━━━ Extracted entries ━━━
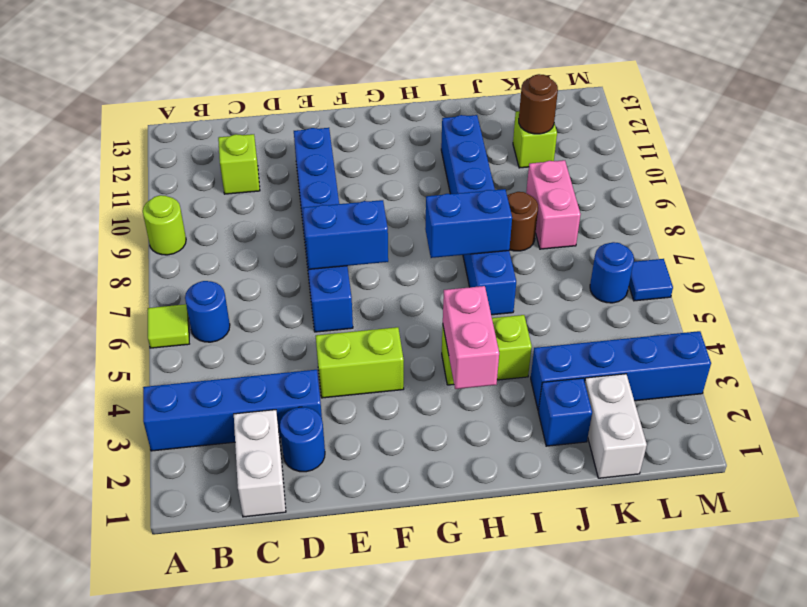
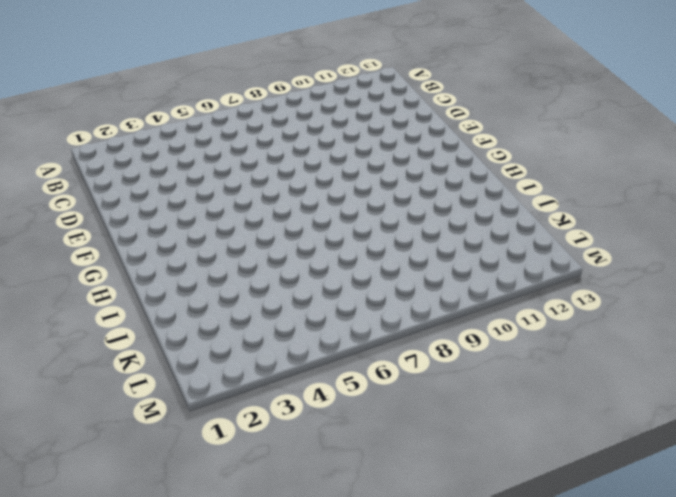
none -> blue brick A3:D3 level 1
none -> lime tile A6 level 1
none -> lime round brick A9 level 1

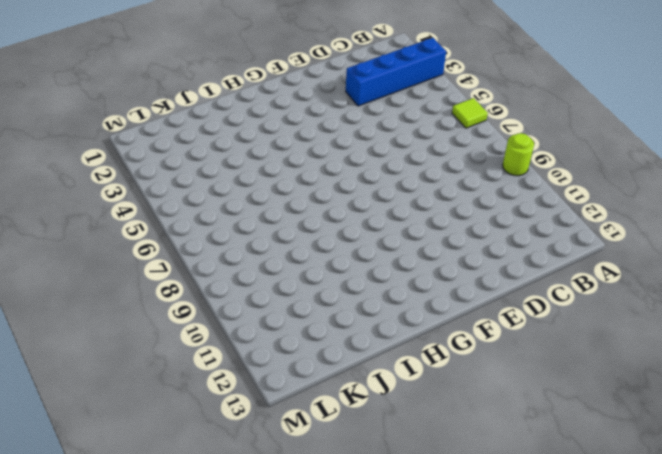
none -> blue round brick B6 level 1
none -> white brick C1:C2 level 1
none -> lime brick C11 level 1

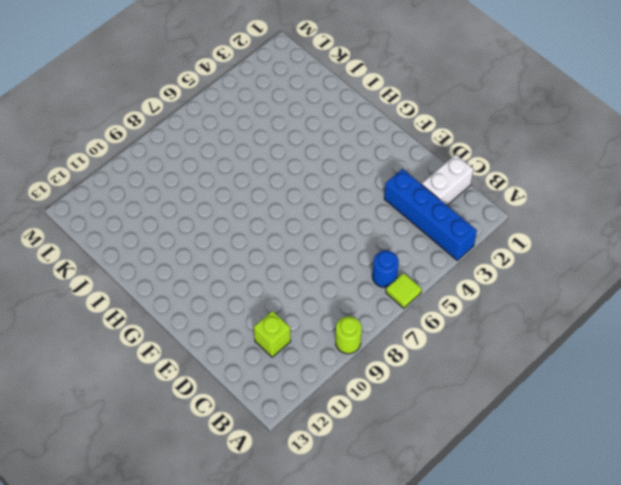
none -> blue round brick D2 level 1
none -> lime brick E4:F4 level 1
none -> blue brick E6:E11 level 1

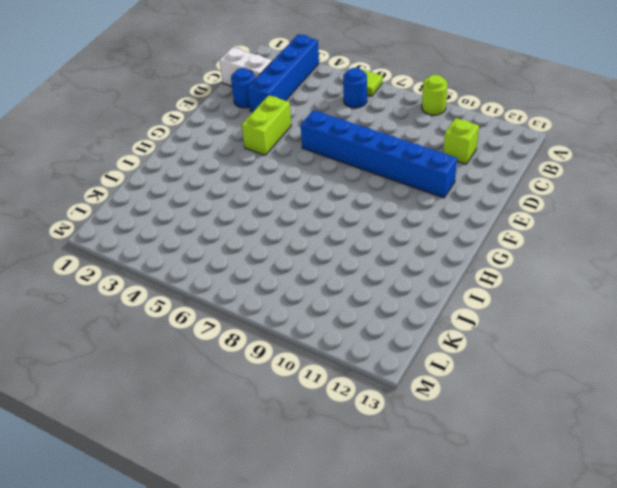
none -> lime brick H4:I4 level 1
none -> blue brick I6:I11 level 1
none -> blue brick J2 level 1

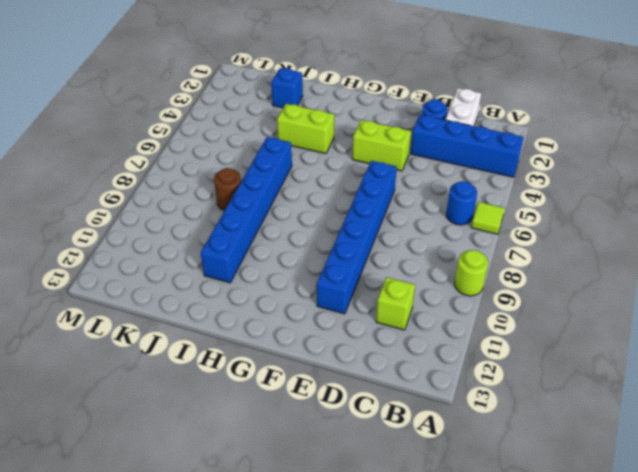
none -> blue brick J3:M3 level 1
none -> white brick K1:K2 level 1
none -> pink brick K8:K9 level 1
━━━
## Assignment
Print every record above exactly as written, leaving out the pictures.

## Answer to this exercise
none -> blue brick A3:D3 level 1
none -> lime tile A6 level 1
none -> lime round brick A9 level 1

none -> blue round brick B6 level 1
none -> white brick C1:C2 level 1
none -> lime brick C11 level 1

none -> blue round brick D2 level 1
none -> lime brick E4:F4 level 1
none -> blue brick E6:E11 level 1

none -> lime brick H4:I4 level 1
none -> blue brick I6:I11 level 1
none -> blue brick J2 level 1

none -> blue brick J3:M3 level 1
none -> white brick K1:K2 level 1
none -> pink brick K8:K9 level 1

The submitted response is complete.